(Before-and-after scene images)
-=-=-

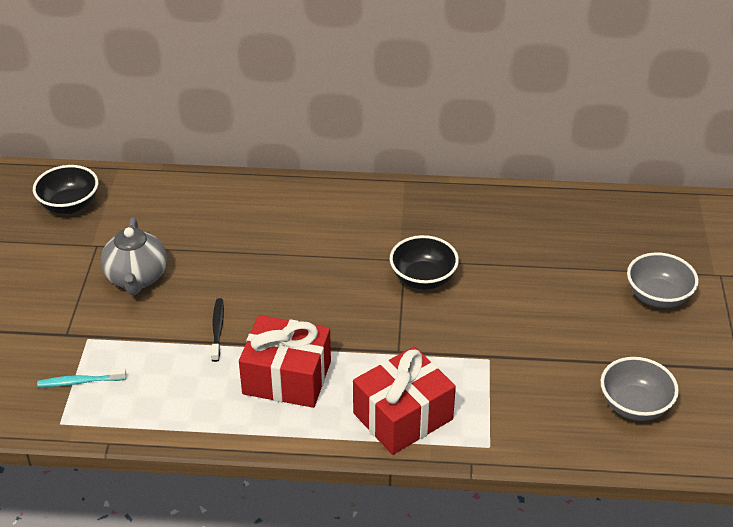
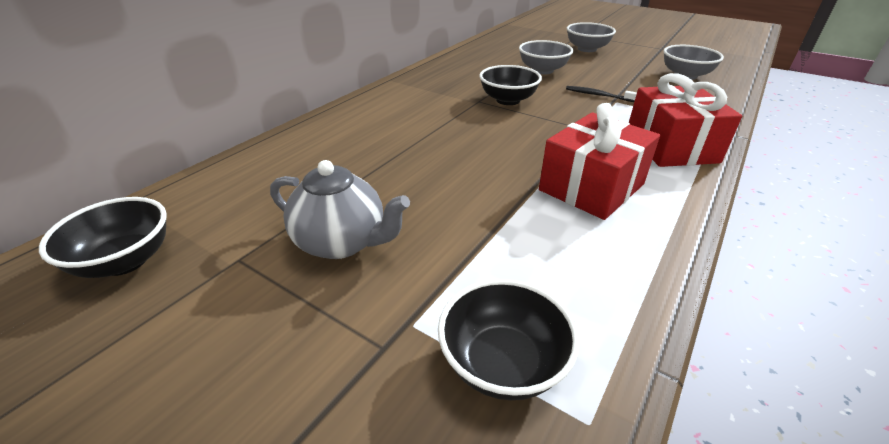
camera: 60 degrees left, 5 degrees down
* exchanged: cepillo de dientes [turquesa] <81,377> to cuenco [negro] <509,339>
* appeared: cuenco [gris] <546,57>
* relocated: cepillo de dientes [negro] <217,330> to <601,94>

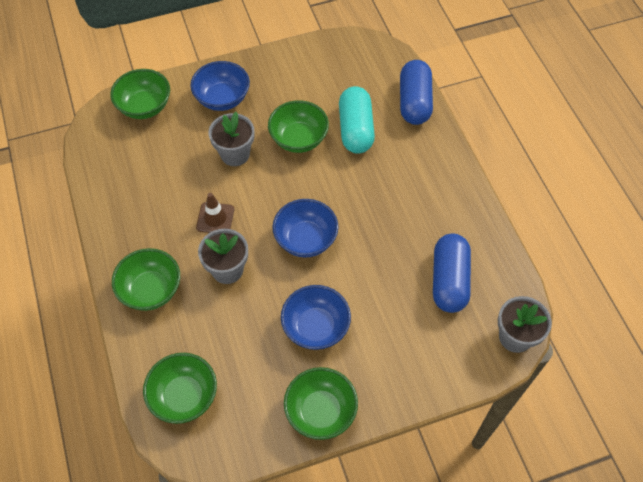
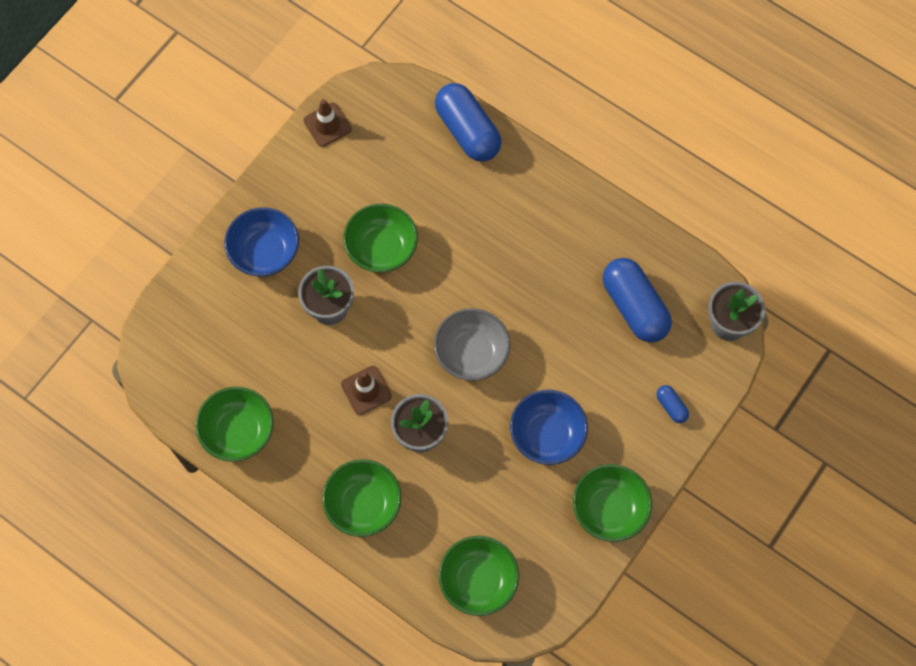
camera: 35 degrees left, 10 degrees up
* relocated: cuenco [verde] <140,94> to <235,424>
* appeared: cono de tráfico [marrón] <327,123>
* colour: cuenco [azul] <306,228> to cuenco [gris] <472,344>
* appeared: cápsula [azul] <672,404>
* missing: cápsula [turquesa] <357,120>

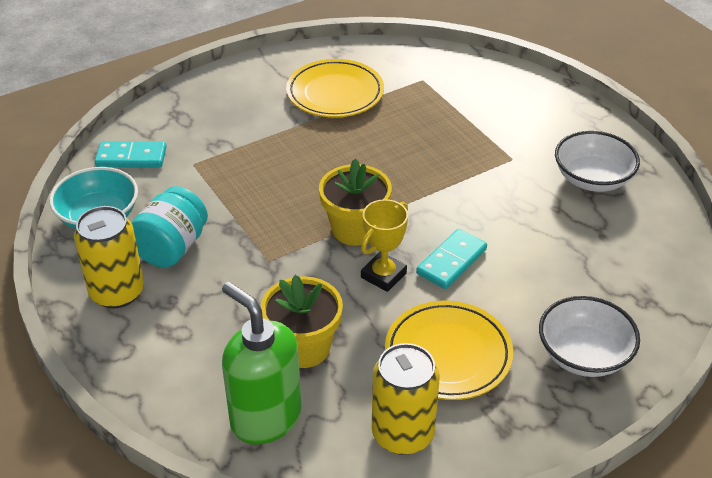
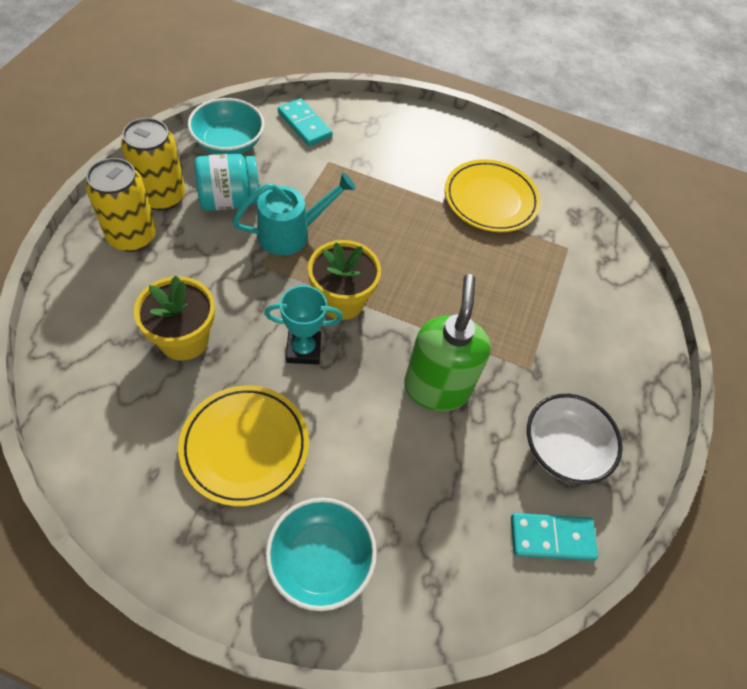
camera: 45 degrees right, 15 degrees up
* relocated: lata [amarillo] <406,399> to <121,205>
* appeared: regadera [turquesa] <294,213>
* colour: trofeo [amarillo] <384,245> to trofeo [turquesa] <303,325>
* colour: cuenco [blanco] <589,336> to cuenco [turquesa] <321,554>
* relocated: dispensador de jabón [verde] <262,363> to <447,342>
* relocated: ficha de dominó [turquesa] <451,259> to <554,537>

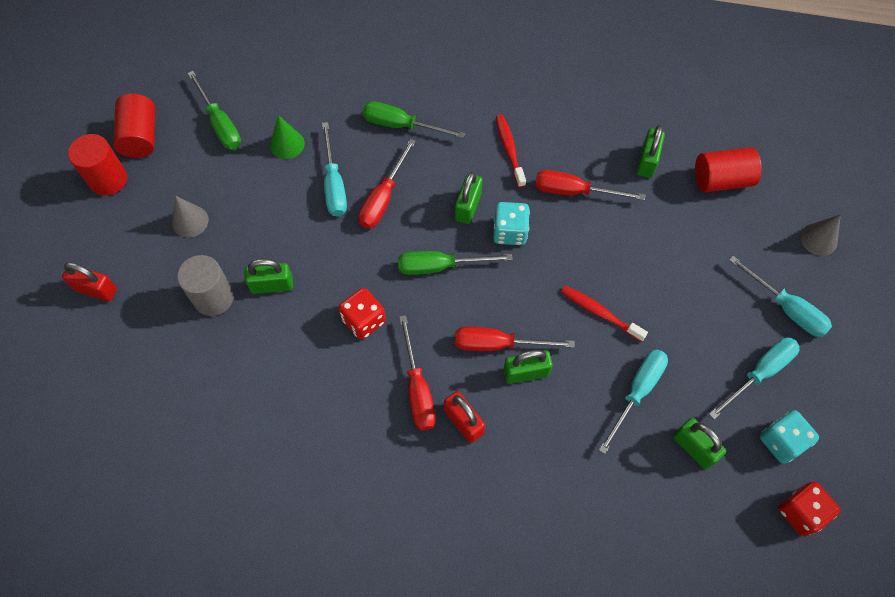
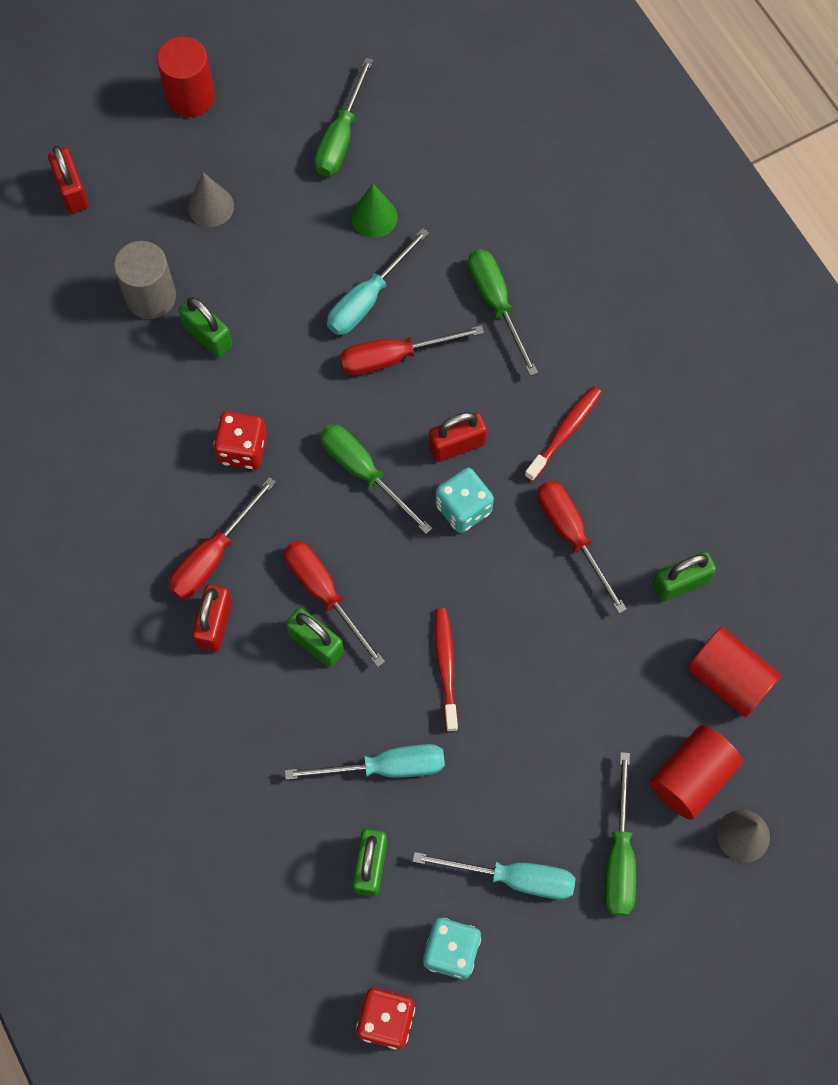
camera: 50 degrees right, 5 degrees up
* colour: candado [verde] <469,198> to candado [rojo] <458,437>
* colour: destornillador [turquesa] <780,296> to destornillador [verde] <620,834>
* relocated: cilindro [rojo] <134,126> to <696,772>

-=-=-

THE TASK: Go through the records above and return each line in which the word "cepillo" occurs.

SOLUTION TO THIS PROBLEM:
* exchanged: cepillo de dientes [turquesa] <81,377> to cuenco [negro] <509,339>
* relocated: cepillo de dientes [negro] <217,330> to <601,94>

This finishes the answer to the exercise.